▸ Exercise description: Please give a word-for-word repeat of the line containing "none -> brown brick C10 level 1" and all lines that come after it in the entries below, ending at the last line.

[Start of section]

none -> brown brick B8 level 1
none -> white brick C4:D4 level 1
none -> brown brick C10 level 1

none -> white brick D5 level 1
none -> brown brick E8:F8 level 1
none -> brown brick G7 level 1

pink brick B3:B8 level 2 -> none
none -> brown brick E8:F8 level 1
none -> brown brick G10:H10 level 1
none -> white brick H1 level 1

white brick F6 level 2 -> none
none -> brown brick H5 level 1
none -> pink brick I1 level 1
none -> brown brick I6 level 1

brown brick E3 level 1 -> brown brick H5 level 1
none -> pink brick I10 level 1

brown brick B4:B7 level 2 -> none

[End of section]

▸ Solved exercise:
none -> brown brick C10 level 1

none -> white brick D5 level 1
none -> brown brick E8:F8 level 1
none -> brown brick G7 level 1

pink brick B3:B8 level 2 -> none
none -> brown brick E8:F8 level 1
none -> brown brick G10:H10 level 1
none -> white brick H1 level 1

white brick F6 level 2 -> none
none -> brown brick H5 level 1
none -> pink brick I1 level 1
none -> brown brick I6 level 1

brown brick E3 level 1 -> brown brick H5 level 1
none -> pink brick I10 level 1

brown brick B4:B7 level 2 -> none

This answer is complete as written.